[[ Source material, beginning ]]

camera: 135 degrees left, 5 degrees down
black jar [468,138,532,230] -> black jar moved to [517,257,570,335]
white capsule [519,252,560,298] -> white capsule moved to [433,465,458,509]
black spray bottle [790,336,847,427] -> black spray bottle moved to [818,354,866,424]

[[ Source material, end ]]
[[ Source material, beginning ]]

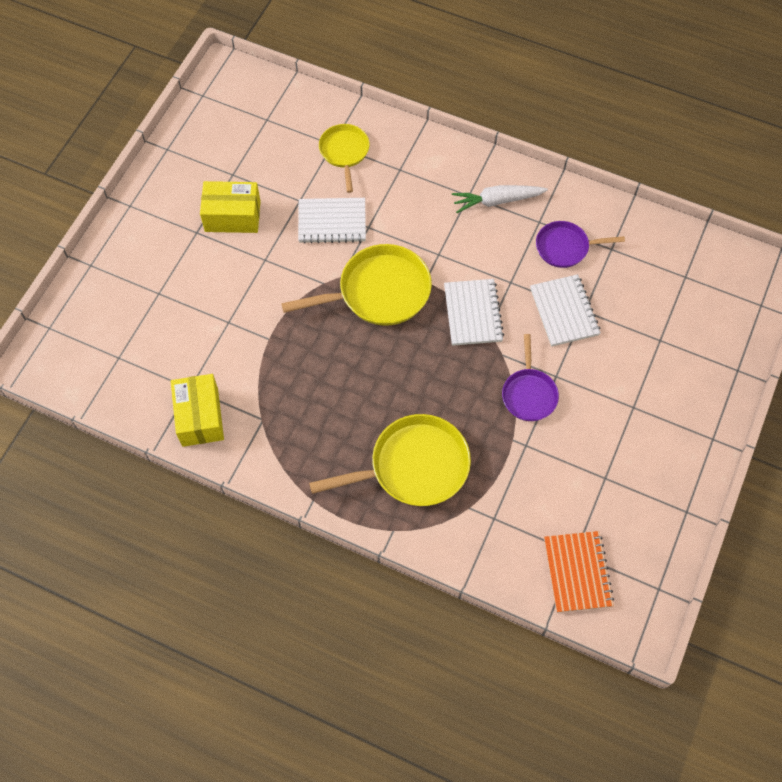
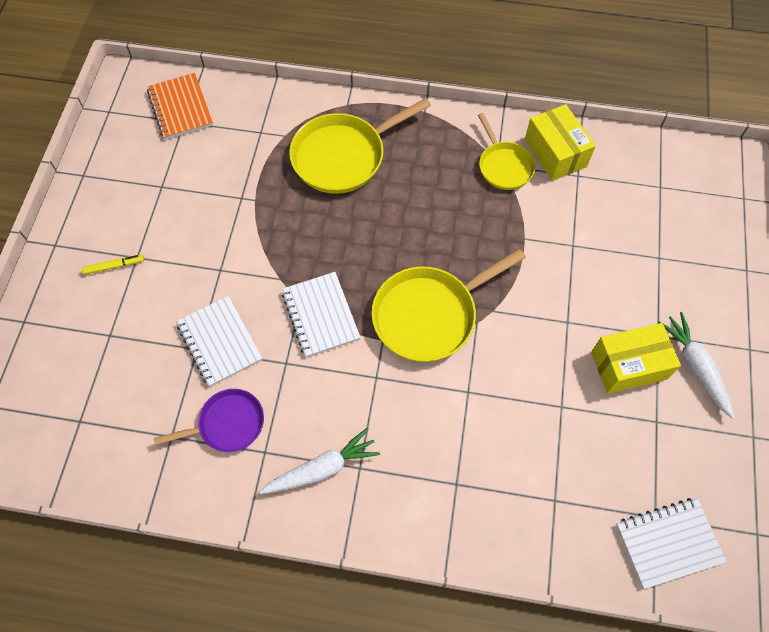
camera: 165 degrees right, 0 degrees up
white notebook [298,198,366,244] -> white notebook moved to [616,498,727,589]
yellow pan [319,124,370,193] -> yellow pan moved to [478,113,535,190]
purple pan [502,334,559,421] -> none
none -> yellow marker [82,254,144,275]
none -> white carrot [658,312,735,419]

[[ Source material, end ]]

From the records above, transcribe exactly the run of lines that opens with the line holding "none -> yellow marker [82,254,144,275]" and closes with the line holding "none -> white carrot [658,312,735,419]", both included.

> **Reply**
none -> yellow marker [82,254,144,275]
none -> white carrot [658,312,735,419]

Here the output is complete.